[AIM OF THE EXERCISE]
The word "none" marks the lines to report; pull each of them from the listing.

[DATA FOR THE TASK]

----

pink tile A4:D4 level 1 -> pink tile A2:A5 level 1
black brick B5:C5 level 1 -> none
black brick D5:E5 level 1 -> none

----

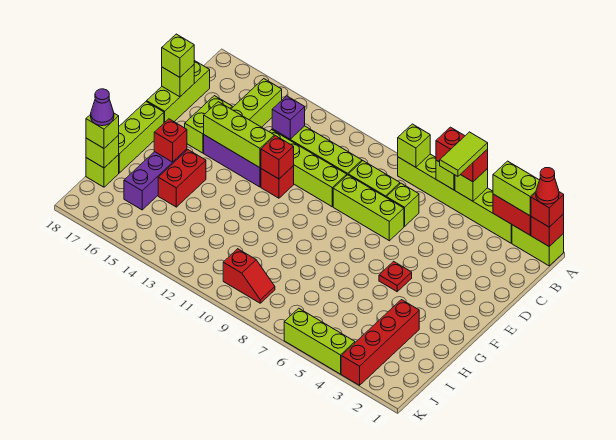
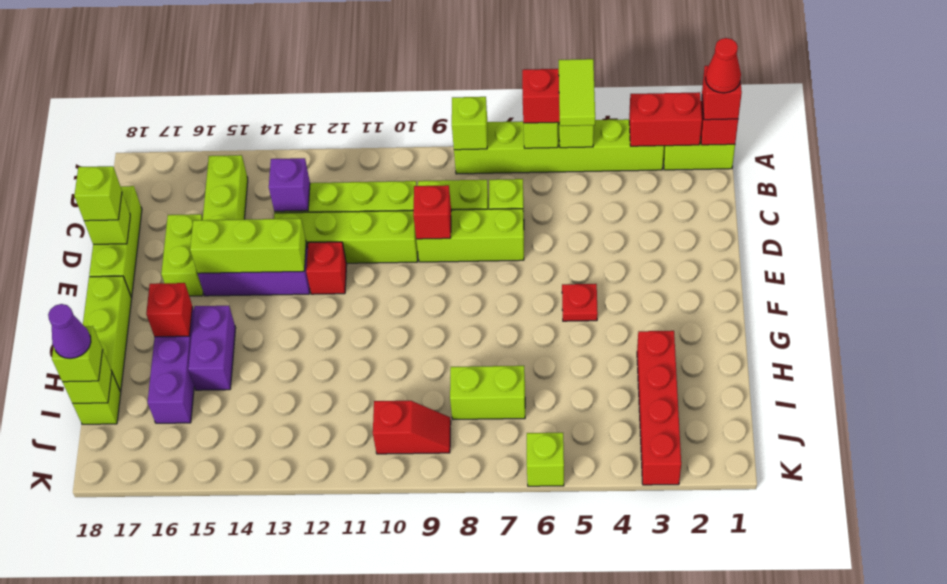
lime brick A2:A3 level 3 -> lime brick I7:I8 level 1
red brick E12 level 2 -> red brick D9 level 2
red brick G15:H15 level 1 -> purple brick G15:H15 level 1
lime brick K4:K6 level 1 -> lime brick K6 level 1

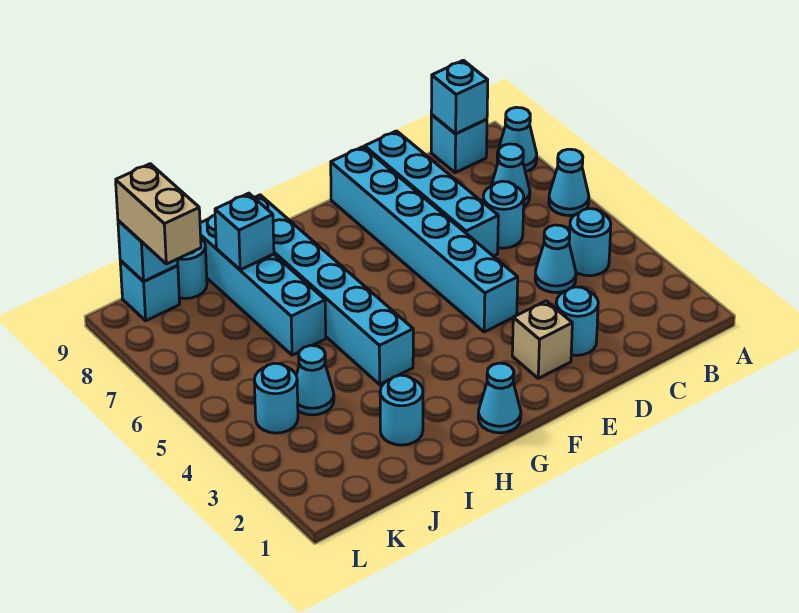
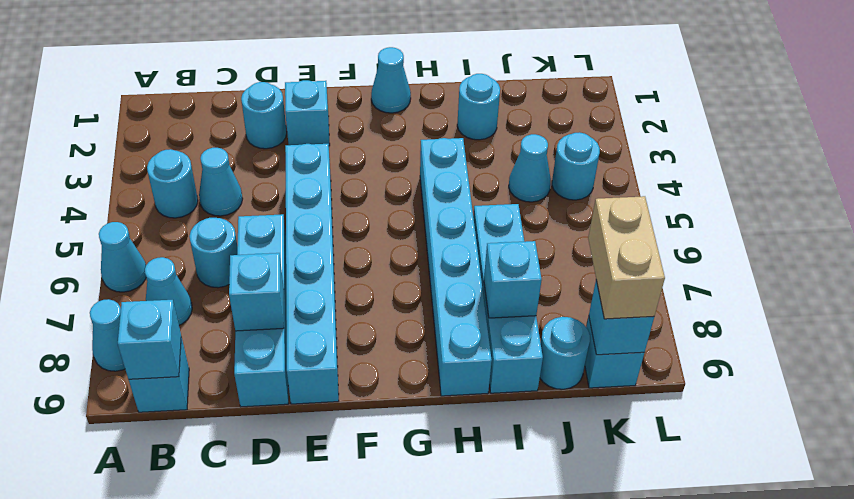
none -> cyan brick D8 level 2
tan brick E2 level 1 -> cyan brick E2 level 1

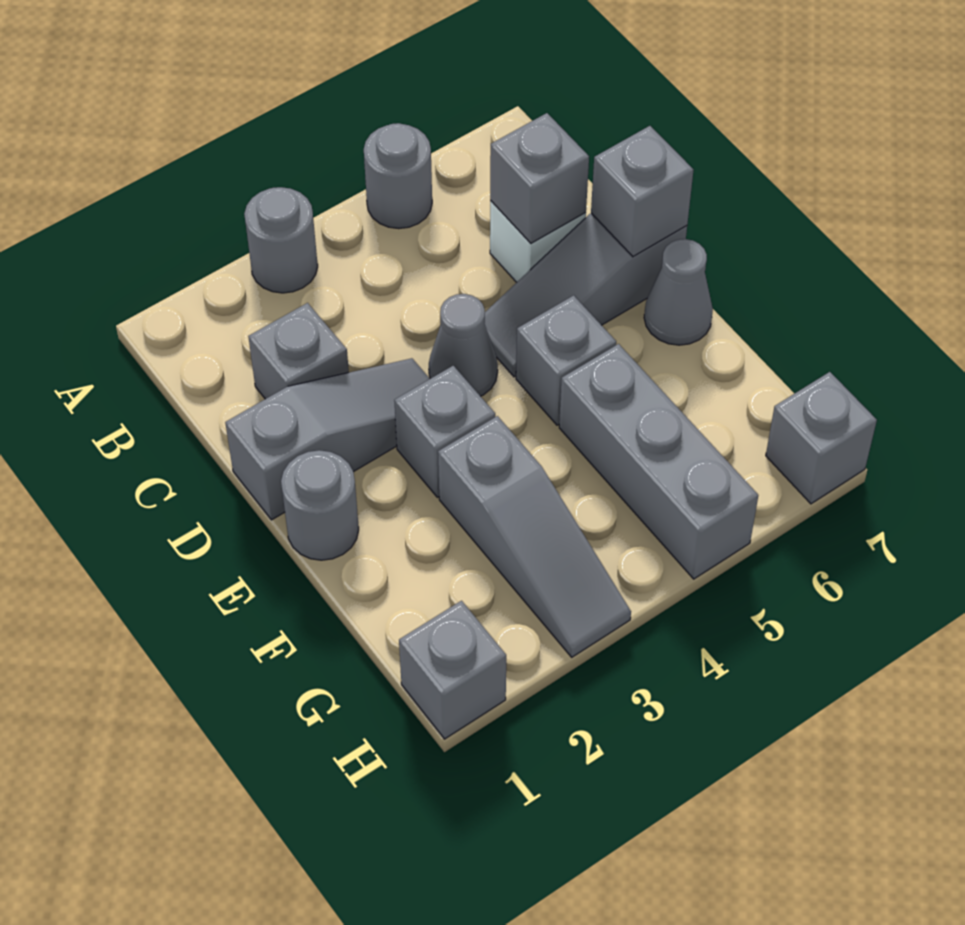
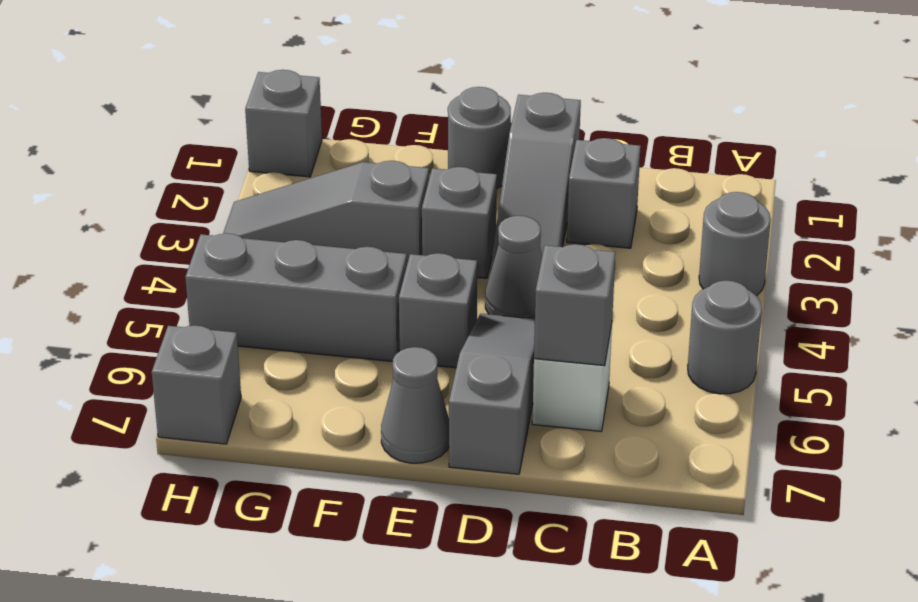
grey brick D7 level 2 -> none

----

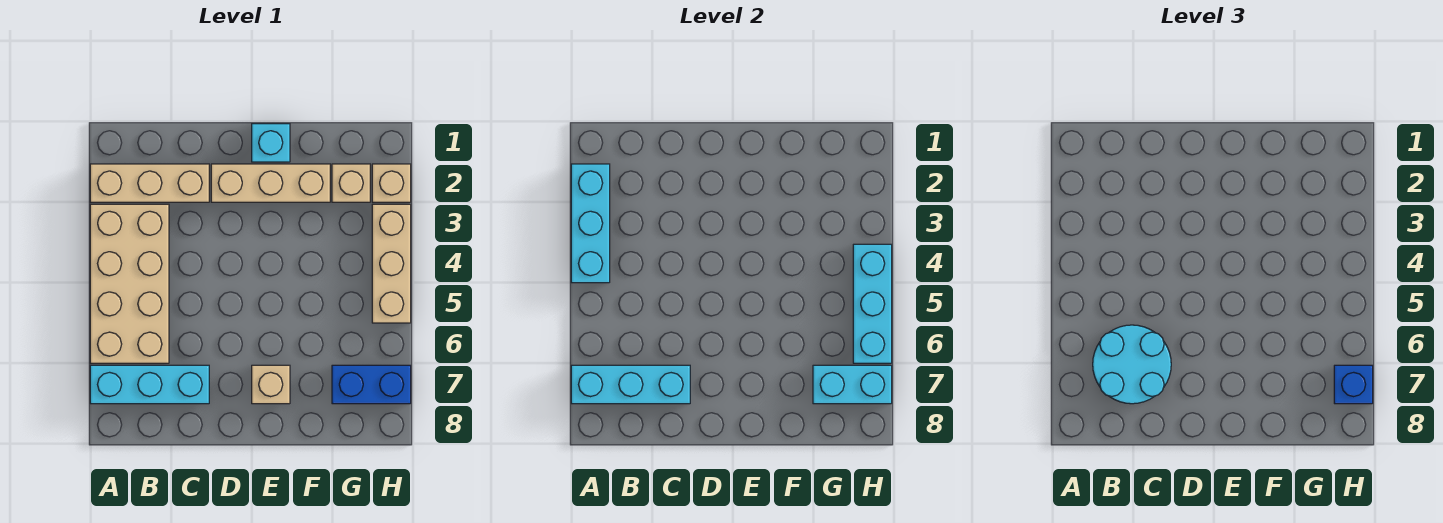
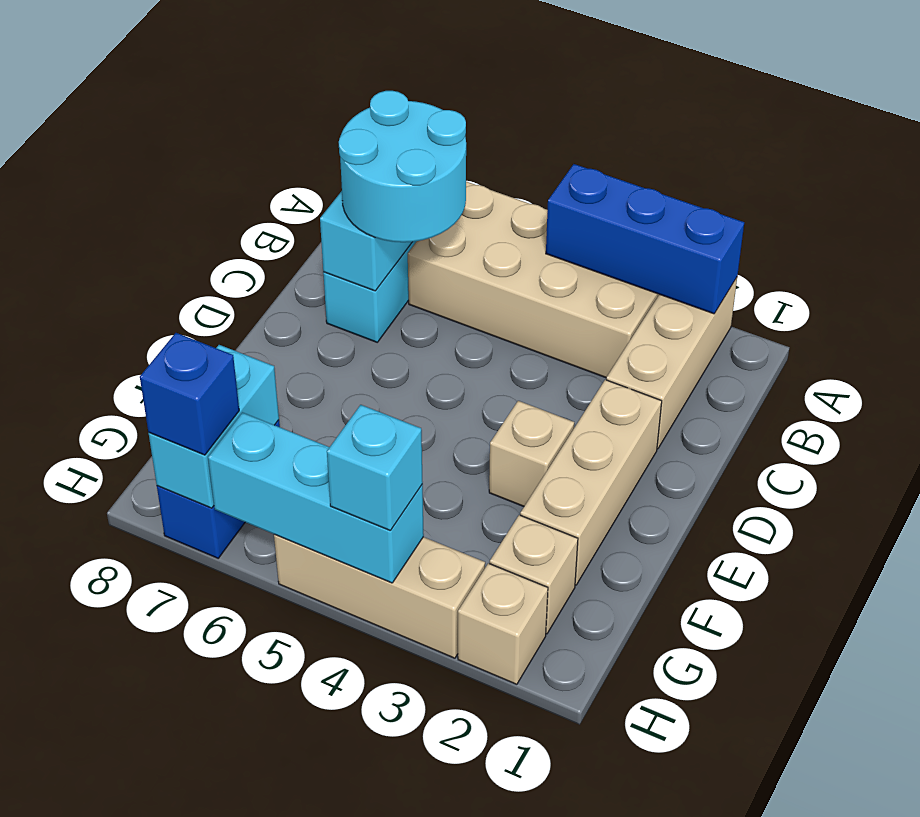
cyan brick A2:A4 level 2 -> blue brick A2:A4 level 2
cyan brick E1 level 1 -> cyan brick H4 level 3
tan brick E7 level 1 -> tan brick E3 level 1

----

[RESULT BELOW]
black brick B5:C5 level 1 -> none
black brick D5:E5 level 1 -> none
none -> cyan brick D8 level 2
grey brick D7 level 2 -> none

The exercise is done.